> [TASK STATEMENT] For every line in the entries that contains "turned", show the whole line.

Coordinate-based change data
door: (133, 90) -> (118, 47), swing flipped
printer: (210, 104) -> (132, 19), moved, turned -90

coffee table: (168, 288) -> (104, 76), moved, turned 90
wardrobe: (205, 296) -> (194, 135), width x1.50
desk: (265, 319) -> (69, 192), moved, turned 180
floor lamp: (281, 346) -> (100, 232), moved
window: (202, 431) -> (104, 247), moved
--
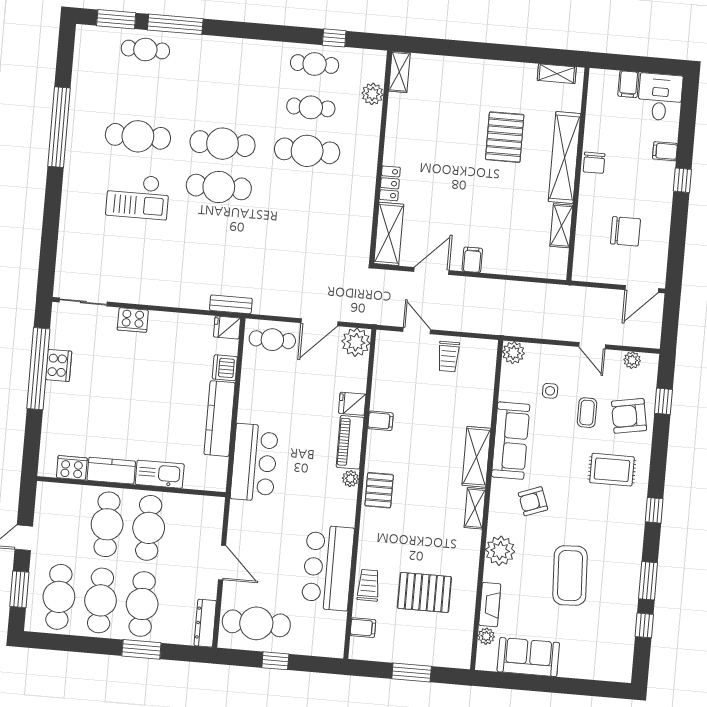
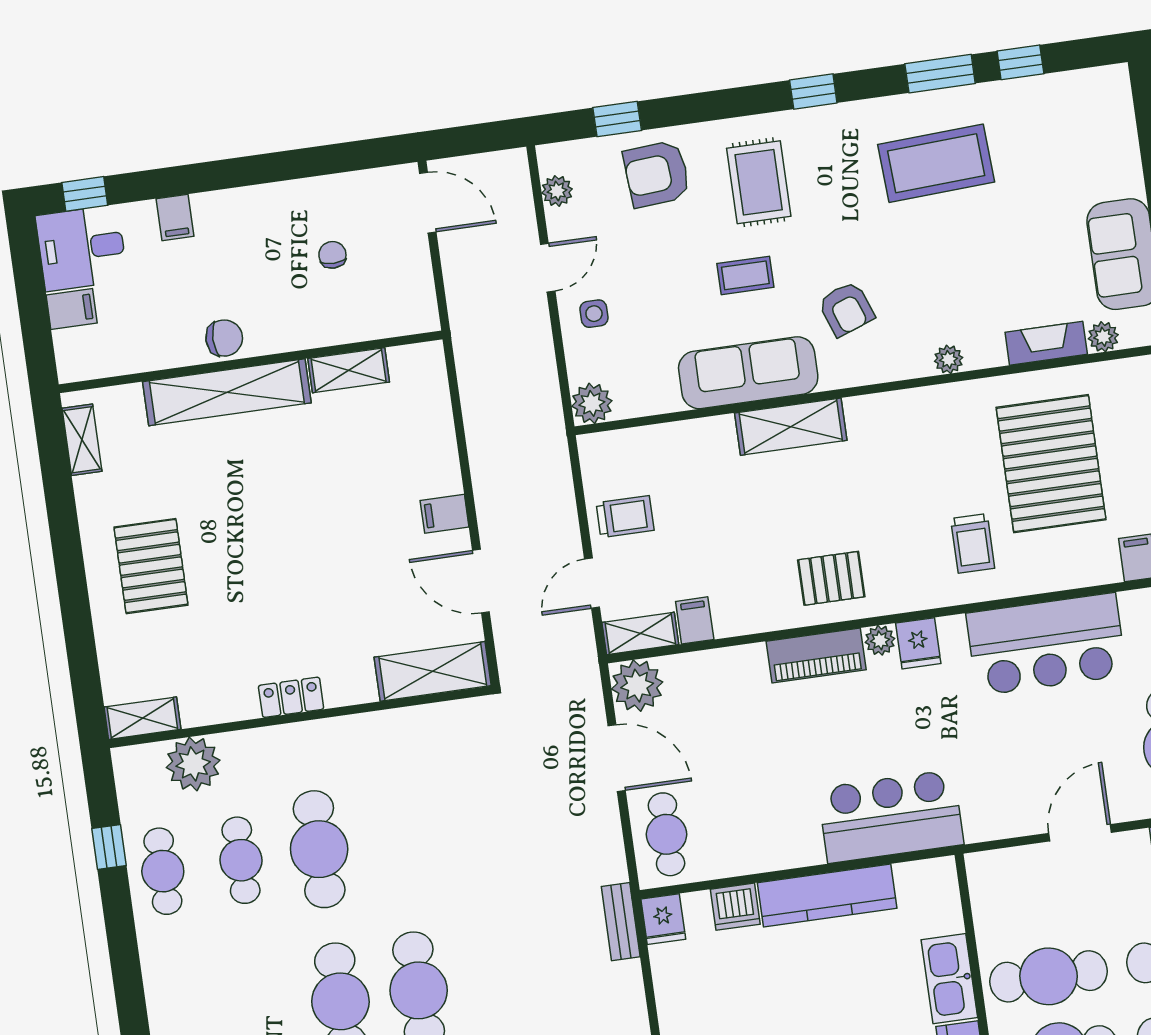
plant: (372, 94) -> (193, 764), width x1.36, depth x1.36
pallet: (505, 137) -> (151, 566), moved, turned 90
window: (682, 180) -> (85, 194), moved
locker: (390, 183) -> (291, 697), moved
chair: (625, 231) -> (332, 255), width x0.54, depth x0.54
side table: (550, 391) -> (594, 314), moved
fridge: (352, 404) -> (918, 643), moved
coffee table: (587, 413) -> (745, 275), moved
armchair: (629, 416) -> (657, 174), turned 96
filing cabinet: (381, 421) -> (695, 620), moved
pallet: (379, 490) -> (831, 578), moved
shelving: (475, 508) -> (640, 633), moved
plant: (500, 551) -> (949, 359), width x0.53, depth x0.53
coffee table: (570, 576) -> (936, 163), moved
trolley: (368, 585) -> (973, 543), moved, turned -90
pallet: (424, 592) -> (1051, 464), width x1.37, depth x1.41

> [ANSWER TO THIS TASK]
printer: (210, 104) -> (132, 19), moved, turned -90
coffee table: (168, 288) -> (104, 76), moved, turned 90
desk: (265, 319) -> (69, 192), moved, turned 180
pallet: (505, 137) -> (151, 566), moved, turned 90
armchair: (629, 416) -> (657, 174), turned 96
trolley: (368, 585) -> (973, 543), moved, turned -90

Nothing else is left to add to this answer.